■ **Recorded data**
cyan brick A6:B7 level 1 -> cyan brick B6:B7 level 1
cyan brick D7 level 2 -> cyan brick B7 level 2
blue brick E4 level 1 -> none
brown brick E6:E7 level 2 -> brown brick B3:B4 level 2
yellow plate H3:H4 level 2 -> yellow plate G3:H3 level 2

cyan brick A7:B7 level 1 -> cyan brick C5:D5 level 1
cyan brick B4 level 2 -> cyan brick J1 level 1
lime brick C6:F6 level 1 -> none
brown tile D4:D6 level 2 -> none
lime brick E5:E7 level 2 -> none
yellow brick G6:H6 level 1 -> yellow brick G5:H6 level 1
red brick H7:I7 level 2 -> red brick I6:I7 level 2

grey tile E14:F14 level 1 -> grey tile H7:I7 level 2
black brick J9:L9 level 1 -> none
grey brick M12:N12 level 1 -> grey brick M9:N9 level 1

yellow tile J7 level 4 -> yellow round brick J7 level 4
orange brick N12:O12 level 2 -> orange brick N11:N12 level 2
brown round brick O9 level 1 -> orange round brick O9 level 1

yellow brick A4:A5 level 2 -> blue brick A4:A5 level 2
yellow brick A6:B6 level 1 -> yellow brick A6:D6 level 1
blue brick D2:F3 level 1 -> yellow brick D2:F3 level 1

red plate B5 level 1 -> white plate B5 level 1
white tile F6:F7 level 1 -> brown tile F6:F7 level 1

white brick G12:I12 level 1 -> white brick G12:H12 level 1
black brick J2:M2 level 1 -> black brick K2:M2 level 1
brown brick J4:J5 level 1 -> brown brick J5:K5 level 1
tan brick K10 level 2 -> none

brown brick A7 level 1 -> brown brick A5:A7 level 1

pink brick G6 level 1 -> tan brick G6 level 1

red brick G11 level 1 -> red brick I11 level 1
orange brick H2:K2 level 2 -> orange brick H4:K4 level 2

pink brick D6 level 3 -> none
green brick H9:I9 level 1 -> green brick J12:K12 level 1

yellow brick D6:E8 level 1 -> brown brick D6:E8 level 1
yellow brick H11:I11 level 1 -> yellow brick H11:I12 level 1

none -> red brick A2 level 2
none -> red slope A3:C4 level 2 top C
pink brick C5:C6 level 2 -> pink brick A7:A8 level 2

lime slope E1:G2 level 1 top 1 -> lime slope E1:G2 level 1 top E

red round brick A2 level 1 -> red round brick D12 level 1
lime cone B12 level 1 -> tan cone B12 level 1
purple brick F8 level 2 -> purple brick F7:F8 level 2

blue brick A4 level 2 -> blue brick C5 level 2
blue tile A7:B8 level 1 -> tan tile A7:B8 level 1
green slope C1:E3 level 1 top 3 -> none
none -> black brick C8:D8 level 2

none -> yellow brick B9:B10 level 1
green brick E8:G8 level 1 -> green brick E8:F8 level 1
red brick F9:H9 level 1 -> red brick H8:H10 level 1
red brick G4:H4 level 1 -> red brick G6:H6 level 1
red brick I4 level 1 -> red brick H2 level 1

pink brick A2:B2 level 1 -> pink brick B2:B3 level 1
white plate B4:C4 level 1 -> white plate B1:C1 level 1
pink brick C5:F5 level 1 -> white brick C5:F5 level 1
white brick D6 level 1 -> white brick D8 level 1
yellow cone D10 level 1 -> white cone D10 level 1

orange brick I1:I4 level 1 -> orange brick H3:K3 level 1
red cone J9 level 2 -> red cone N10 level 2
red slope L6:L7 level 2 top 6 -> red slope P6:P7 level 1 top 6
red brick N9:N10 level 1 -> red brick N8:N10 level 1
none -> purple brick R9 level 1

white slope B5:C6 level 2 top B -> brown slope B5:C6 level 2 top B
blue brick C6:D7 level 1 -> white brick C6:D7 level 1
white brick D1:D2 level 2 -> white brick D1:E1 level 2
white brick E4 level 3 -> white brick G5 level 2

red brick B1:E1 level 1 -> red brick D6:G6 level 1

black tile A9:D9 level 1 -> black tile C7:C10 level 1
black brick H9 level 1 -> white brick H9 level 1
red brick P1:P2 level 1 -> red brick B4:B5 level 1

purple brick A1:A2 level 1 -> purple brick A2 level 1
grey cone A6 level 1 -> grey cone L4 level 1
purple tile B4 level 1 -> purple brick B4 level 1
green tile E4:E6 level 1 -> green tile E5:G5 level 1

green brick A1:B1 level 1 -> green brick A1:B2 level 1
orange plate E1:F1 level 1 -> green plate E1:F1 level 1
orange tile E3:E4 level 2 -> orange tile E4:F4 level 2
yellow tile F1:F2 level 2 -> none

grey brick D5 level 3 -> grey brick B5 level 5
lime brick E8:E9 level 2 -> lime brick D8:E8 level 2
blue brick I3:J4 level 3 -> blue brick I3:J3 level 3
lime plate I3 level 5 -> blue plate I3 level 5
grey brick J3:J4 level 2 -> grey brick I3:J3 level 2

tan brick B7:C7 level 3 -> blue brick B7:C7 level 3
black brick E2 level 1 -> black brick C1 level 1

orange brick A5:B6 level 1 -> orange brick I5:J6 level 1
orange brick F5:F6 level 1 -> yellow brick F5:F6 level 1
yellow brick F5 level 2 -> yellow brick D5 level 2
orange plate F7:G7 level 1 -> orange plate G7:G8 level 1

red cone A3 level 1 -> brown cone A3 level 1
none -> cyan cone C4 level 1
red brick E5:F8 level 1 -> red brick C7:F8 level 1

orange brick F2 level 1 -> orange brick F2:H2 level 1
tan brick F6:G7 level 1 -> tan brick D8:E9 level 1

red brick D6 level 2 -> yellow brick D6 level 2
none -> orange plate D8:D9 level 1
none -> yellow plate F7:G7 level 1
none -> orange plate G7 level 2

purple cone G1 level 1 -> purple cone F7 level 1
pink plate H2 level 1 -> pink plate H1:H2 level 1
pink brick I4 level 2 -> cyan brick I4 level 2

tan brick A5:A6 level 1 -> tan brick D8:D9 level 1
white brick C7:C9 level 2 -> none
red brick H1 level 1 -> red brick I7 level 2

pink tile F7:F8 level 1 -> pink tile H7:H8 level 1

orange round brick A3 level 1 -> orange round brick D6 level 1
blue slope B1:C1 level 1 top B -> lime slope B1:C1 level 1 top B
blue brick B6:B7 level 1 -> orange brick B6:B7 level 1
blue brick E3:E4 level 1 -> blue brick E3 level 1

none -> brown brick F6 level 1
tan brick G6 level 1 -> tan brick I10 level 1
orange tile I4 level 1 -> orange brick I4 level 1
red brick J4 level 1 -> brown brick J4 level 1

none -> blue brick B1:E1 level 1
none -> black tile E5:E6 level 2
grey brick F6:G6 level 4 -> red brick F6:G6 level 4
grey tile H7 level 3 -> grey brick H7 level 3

■ **What you should do**
What you give back should be exactly the lines from the one with "grey brick J3:J4" through the final line of the listing, and no others.

■ **Response to this exercise**
grey brick J3:J4 level 2 -> grey brick I3:J3 level 2

tan brick B7:C7 level 3 -> blue brick B7:C7 level 3
black brick E2 level 1 -> black brick C1 level 1

orange brick A5:B6 level 1 -> orange brick I5:J6 level 1
orange brick F5:F6 level 1 -> yellow brick F5:F6 level 1
yellow brick F5 level 2 -> yellow brick D5 level 2
orange plate F7:G7 level 1 -> orange plate G7:G8 level 1

red cone A3 level 1 -> brown cone A3 level 1
none -> cyan cone C4 level 1
red brick E5:F8 level 1 -> red brick C7:F8 level 1

orange brick F2 level 1 -> orange brick F2:H2 level 1
tan brick F6:G7 level 1 -> tan brick D8:E9 level 1

red brick D6 level 2 -> yellow brick D6 level 2
none -> orange plate D8:D9 level 1
none -> yellow plate F7:G7 level 1
none -> orange plate G7 level 2

purple cone G1 level 1 -> purple cone F7 level 1
pink plate H2 level 1 -> pink plate H1:H2 level 1
pink brick I4 level 2 -> cyan brick I4 level 2

tan brick A5:A6 level 1 -> tan brick D8:D9 level 1
white brick C7:C9 level 2 -> none
red brick H1 level 1 -> red brick I7 level 2

pink tile F7:F8 level 1 -> pink tile H7:H8 level 1

orange round brick A3 level 1 -> orange round brick D6 level 1
blue slope B1:C1 level 1 top B -> lime slope B1:C1 level 1 top B
blue brick B6:B7 level 1 -> orange brick B6:B7 level 1
blue brick E3:E4 level 1 -> blue brick E3 level 1

none -> brown brick F6 level 1
tan brick G6 level 1 -> tan brick I10 level 1
orange tile I4 level 1 -> orange brick I4 level 1
red brick J4 level 1 -> brown brick J4 level 1

none -> blue brick B1:E1 level 1
none -> black tile E5:E6 level 2
grey brick F6:G6 level 4 -> red brick F6:G6 level 4
grey tile H7 level 3 -> grey brick H7 level 3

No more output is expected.